Produce as output only the lines below starting at the line with "R9: 560 (IND, VOL) -> 1.2k (IND, VOL)" and continuing through the line with "U203 pin PB1: PUMP -> CTL", each one exactly as written.

++++++++++

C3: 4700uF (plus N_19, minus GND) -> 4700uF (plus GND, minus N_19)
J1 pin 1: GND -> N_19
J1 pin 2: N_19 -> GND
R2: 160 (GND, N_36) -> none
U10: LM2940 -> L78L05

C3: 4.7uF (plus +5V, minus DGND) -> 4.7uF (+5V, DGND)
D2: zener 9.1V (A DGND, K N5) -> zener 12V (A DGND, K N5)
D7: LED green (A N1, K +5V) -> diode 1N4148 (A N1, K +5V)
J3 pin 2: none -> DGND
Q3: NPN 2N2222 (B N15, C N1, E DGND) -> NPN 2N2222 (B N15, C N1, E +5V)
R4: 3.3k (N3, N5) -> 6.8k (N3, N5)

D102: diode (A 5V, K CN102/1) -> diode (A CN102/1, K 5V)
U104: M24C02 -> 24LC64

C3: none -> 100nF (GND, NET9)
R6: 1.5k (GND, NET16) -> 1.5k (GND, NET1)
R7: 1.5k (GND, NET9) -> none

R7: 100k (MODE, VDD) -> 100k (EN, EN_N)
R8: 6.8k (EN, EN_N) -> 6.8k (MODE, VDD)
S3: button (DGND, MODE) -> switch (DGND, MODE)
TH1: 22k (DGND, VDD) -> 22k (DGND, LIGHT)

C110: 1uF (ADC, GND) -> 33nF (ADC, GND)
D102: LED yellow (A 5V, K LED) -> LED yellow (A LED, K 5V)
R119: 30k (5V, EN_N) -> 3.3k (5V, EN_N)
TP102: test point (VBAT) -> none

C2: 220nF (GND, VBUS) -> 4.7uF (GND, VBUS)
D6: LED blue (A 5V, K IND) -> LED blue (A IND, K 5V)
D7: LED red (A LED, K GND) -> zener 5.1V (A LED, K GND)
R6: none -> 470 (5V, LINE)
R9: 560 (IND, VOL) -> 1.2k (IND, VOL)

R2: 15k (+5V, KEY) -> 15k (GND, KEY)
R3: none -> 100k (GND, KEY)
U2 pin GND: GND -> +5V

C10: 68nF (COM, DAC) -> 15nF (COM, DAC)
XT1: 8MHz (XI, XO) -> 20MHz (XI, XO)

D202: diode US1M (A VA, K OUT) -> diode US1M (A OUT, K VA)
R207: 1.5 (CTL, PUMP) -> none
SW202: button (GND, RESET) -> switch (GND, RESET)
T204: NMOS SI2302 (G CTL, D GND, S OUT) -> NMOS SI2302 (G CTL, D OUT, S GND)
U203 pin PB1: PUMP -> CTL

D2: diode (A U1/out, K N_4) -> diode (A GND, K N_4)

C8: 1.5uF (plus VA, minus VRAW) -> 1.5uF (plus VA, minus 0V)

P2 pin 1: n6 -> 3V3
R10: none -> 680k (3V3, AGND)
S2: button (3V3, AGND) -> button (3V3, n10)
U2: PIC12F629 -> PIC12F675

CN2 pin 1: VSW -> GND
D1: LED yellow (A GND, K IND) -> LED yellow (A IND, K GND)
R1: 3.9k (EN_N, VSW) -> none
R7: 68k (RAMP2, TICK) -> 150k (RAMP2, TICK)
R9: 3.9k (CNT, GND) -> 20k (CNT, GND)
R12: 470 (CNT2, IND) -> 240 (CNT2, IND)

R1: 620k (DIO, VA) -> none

++++++++++

# Exercise result
R9: 560 (IND, VOL) -> 1.2k (IND, VOL)

R2: 15k (+5V, KEY) -> 15k (GND, KEY)
R3: none -> 100k (GND, KEY)
U2 pin GND: GND -> +5V

C10: 68nF (COM, DAC) -> 15nF (COM, DAC)
XT1: 8MHz (XI, XO) -> 20MHz (XI, XO)

D202: diode US1M (A VA, K OUT) -> diode US1M (A OUT, K VA)
R207: 1.5 (CTL, PUMP) -> none
SW202: button (GND, RESET) -> switch (GND, RESET)
T204: NMOS SI2302 (G CTL, D GND, S OUT) -> NMOS SI2302 (G CTL, D OUT, S GND)
U203 pin PB1: PUMP -> CTL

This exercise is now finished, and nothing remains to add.